[Work to do] Which lines in the material below contain the string "grace"? Show each of them in full, matching case exactly.

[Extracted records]
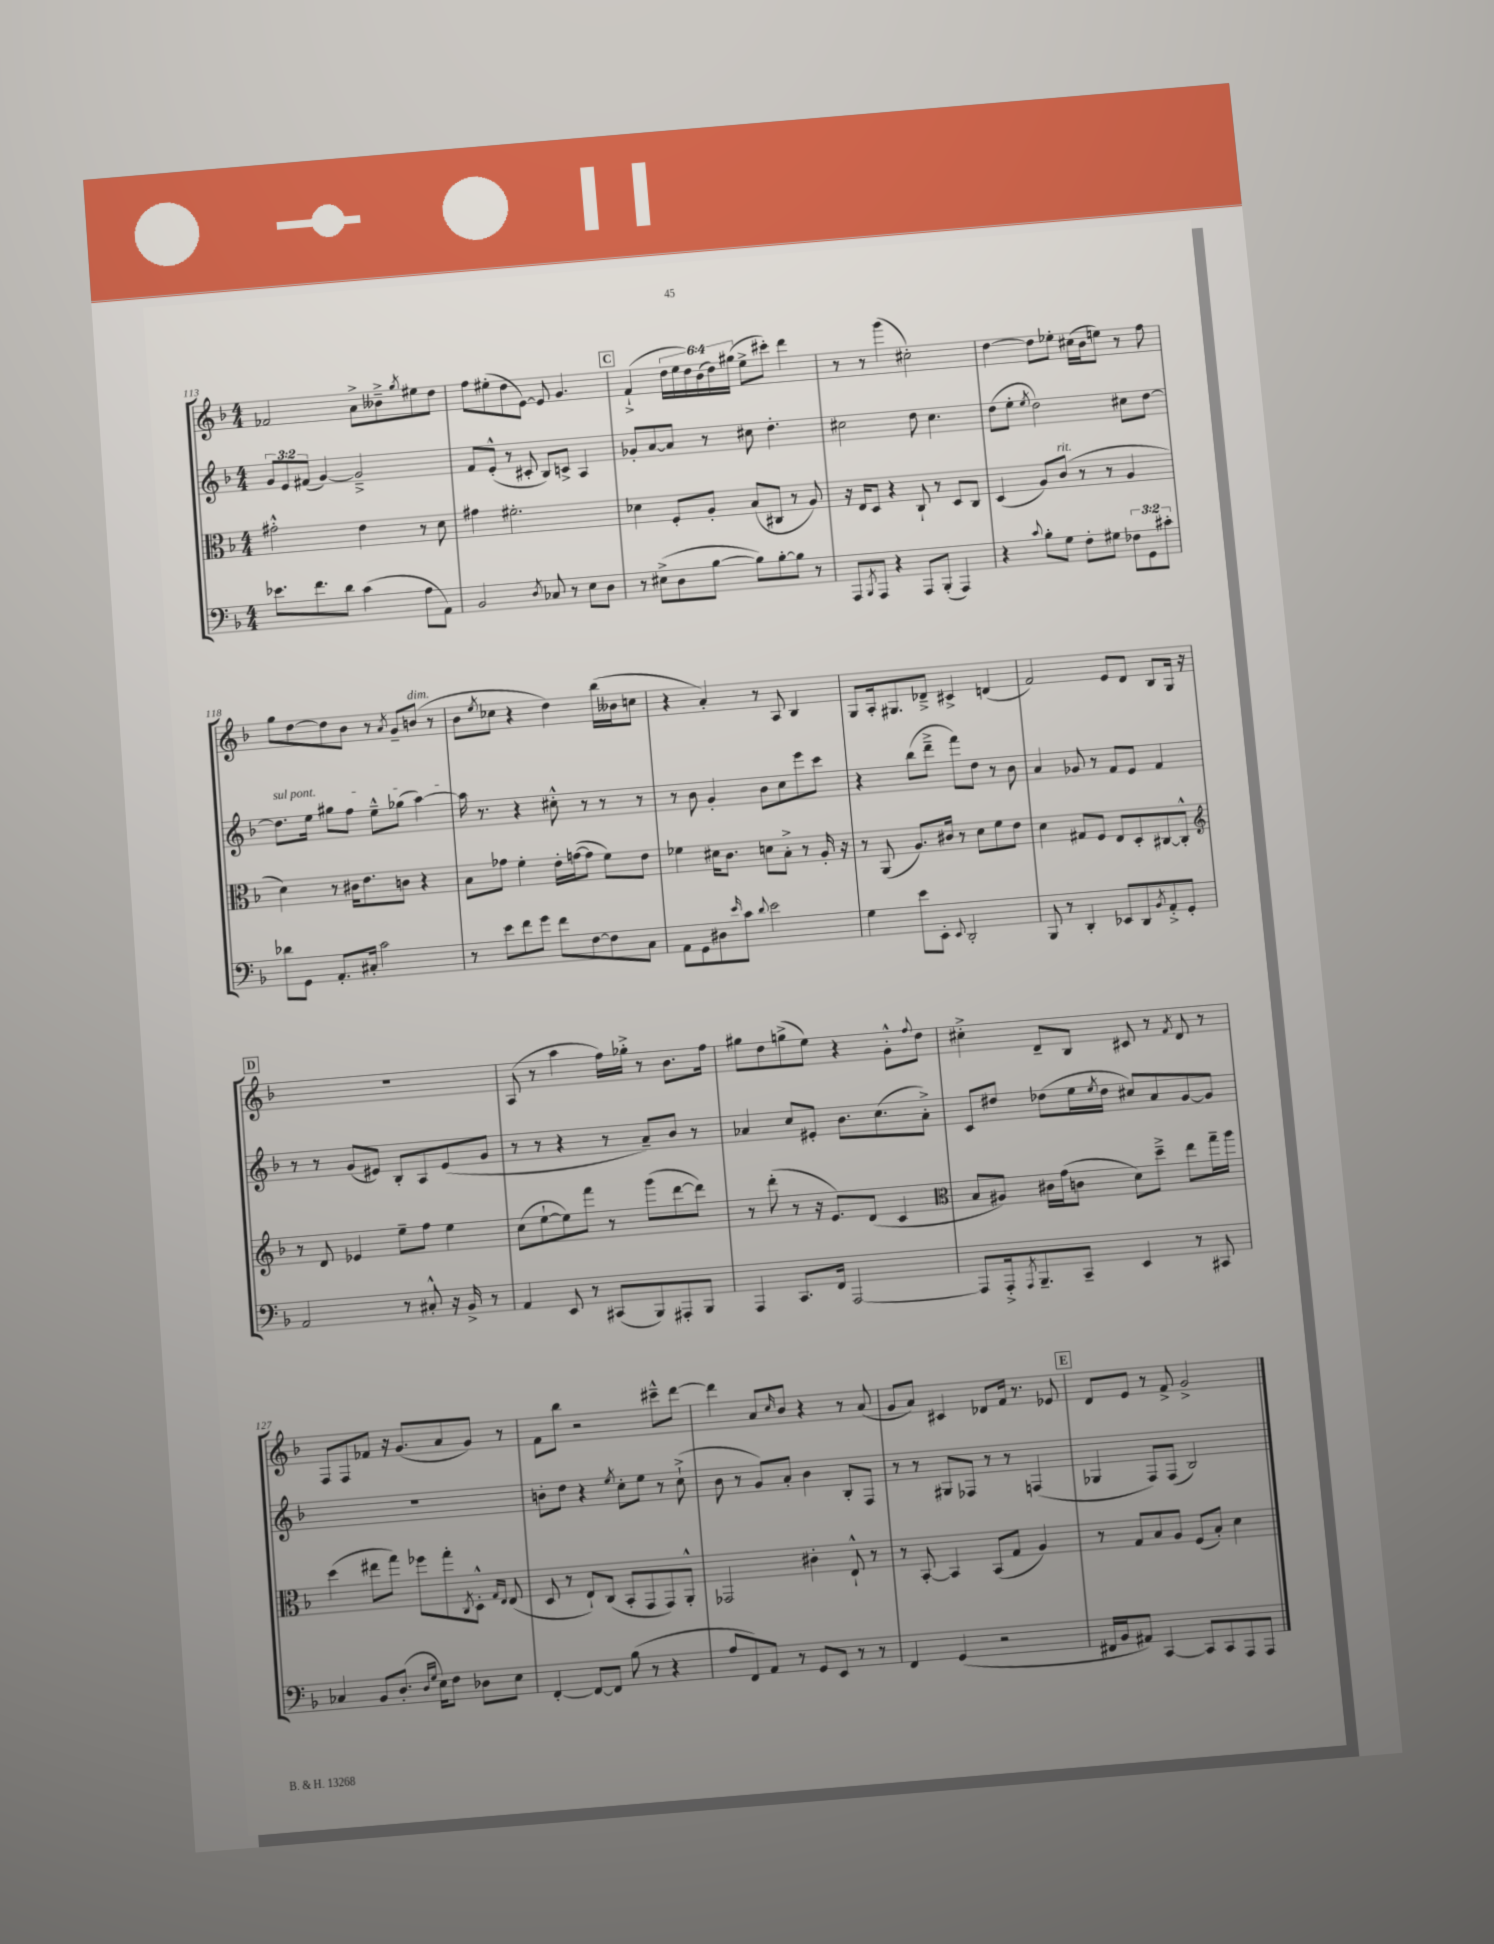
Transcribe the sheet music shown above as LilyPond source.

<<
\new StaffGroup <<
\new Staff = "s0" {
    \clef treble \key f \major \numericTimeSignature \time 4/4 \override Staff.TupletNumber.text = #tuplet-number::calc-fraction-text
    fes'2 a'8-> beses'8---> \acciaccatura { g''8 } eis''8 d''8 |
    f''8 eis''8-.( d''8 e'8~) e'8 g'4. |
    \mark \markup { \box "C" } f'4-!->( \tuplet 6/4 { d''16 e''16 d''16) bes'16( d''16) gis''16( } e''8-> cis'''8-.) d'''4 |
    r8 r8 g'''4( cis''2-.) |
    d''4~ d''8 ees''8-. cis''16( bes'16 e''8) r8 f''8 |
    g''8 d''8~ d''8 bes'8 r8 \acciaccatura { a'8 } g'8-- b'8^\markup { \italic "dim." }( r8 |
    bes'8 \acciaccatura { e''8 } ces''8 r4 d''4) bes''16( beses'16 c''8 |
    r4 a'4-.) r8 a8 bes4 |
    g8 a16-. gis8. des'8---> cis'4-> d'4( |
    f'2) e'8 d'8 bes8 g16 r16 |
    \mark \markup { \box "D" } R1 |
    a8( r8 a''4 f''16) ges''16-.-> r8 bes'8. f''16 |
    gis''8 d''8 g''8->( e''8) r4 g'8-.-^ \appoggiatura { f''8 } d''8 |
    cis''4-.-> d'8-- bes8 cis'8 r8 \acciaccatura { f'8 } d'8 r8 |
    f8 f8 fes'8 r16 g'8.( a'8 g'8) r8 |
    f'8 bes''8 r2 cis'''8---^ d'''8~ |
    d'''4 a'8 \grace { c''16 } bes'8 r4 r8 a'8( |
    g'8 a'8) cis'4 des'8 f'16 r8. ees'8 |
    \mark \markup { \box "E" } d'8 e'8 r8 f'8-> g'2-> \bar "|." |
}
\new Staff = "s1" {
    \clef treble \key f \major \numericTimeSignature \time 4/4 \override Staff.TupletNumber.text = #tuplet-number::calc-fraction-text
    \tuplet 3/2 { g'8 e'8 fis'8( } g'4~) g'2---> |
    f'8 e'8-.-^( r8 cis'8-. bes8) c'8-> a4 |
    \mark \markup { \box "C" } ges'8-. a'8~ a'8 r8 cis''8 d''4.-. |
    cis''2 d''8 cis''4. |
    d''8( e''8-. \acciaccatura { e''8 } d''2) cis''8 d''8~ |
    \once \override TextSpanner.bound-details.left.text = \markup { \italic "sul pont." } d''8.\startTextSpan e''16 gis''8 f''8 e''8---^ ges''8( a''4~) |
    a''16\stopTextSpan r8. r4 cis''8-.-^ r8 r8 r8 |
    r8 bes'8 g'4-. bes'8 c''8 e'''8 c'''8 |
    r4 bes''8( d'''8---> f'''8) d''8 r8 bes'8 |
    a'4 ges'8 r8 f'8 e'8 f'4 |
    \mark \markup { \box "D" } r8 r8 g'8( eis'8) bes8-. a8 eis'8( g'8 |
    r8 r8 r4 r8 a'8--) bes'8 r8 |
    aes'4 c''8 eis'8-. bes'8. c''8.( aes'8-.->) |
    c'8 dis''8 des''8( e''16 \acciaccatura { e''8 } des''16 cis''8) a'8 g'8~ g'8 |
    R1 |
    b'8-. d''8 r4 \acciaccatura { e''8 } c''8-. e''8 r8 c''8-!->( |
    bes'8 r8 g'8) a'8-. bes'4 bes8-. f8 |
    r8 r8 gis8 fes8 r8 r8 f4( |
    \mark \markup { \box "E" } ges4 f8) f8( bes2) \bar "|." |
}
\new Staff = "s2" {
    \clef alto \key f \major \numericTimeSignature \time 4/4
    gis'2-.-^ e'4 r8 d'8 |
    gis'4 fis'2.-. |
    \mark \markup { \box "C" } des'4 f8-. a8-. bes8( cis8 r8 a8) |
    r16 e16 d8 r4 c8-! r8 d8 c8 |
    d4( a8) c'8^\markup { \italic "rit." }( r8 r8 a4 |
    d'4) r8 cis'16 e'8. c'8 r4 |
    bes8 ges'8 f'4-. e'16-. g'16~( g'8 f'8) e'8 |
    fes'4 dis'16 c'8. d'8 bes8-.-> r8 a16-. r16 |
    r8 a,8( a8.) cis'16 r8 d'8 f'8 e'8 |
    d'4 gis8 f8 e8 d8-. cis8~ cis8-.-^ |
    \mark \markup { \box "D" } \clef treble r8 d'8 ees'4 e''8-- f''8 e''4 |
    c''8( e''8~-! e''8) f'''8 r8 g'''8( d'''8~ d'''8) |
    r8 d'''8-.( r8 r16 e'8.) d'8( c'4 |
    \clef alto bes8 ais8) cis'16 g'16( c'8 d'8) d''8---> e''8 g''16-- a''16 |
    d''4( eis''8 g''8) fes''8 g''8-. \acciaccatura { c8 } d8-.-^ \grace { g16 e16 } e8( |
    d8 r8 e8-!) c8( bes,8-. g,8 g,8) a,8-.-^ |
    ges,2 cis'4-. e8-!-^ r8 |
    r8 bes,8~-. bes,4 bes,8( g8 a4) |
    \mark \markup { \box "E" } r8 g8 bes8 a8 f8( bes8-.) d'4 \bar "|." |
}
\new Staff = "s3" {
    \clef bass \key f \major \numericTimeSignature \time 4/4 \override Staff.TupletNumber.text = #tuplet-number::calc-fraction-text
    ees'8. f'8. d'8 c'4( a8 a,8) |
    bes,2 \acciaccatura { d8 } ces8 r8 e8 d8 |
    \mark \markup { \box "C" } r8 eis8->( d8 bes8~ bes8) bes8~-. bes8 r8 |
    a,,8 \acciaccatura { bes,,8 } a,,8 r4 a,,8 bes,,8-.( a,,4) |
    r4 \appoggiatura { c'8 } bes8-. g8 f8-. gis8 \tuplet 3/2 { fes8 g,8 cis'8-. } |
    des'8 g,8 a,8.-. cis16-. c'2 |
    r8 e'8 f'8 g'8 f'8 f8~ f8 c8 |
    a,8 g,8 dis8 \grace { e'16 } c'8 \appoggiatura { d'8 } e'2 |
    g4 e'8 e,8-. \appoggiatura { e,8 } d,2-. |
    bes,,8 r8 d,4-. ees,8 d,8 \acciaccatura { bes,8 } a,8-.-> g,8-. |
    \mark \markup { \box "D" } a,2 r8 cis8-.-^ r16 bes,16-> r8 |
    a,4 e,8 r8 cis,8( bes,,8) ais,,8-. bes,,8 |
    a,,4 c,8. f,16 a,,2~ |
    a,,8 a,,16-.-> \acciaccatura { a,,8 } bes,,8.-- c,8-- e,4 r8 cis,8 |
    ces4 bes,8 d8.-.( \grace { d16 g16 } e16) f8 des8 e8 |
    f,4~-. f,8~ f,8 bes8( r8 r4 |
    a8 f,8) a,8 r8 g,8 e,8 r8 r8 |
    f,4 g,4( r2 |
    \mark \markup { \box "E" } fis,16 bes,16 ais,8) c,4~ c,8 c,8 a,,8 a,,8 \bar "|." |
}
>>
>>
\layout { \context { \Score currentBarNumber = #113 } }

[Answer to the exercise]
    d'''4 a'8 \grace { c''16 } bes'8 r4 r8 a'8( |
    d''4( eis''8 g''8) fes''8 g''8-. \acciaccatura { c8 } d8-.-^ \grace { g16 e16 } e8( |
    a,8 g,8 dis8 \grace { e'16 } c'8 \appoggiatura { d'8 } e'2 |
    ces4 bes,8 d8.-.( \grace { d16 g16 } e16) f8 des8 e8 |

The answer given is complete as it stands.